> [Records for this exercise]
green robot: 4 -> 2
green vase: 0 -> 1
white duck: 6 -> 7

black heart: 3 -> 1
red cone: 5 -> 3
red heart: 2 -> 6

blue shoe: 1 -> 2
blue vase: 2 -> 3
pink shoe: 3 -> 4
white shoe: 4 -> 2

...

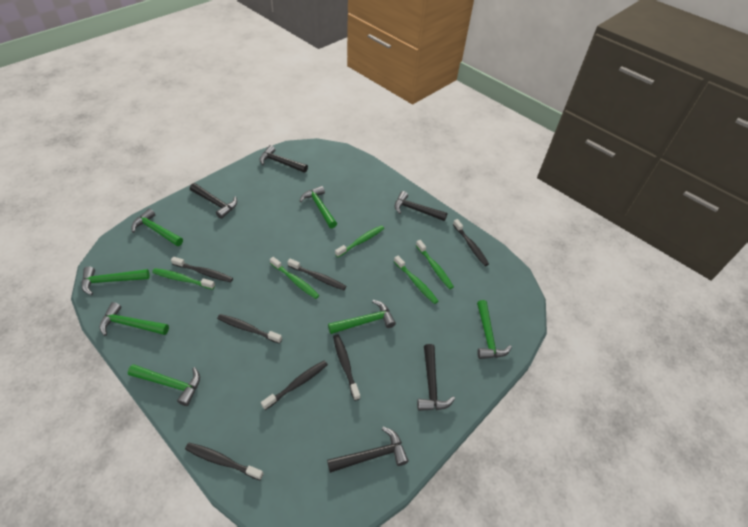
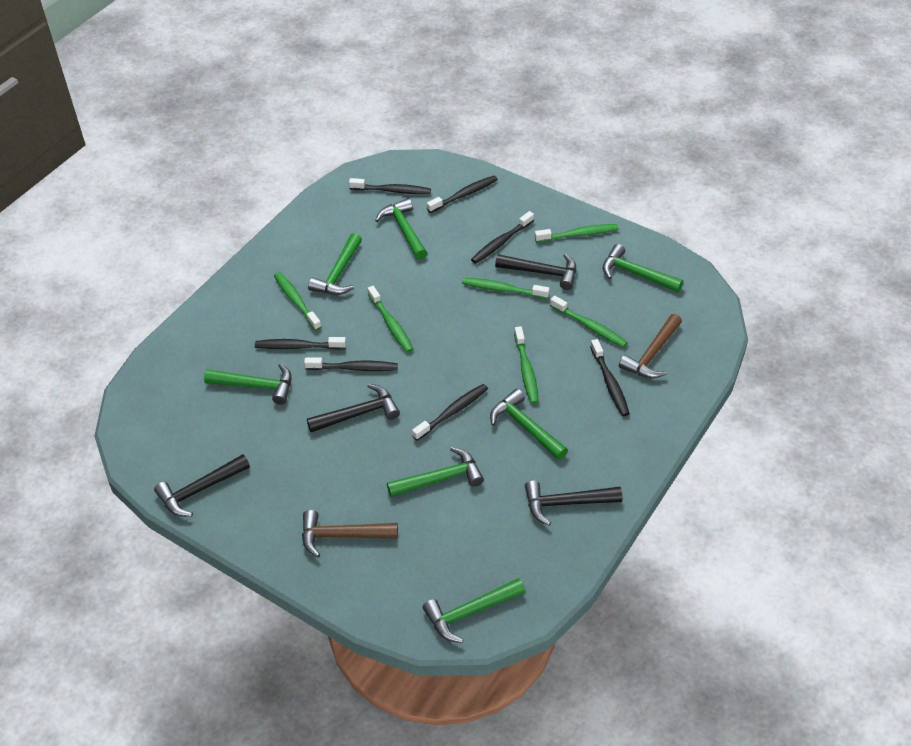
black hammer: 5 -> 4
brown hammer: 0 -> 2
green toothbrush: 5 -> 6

> [Exercise aim]
Write out only the lines that run from the line containing "black hammer: 5 -> 4" through the line containing "green toothbrush: 5 -> 6", both included, exactly as they appear above.

> [Problem solution]
black hammer: 5 -> 4
brown hammer: 0 -> 2
green toothbrush: 5 -> 6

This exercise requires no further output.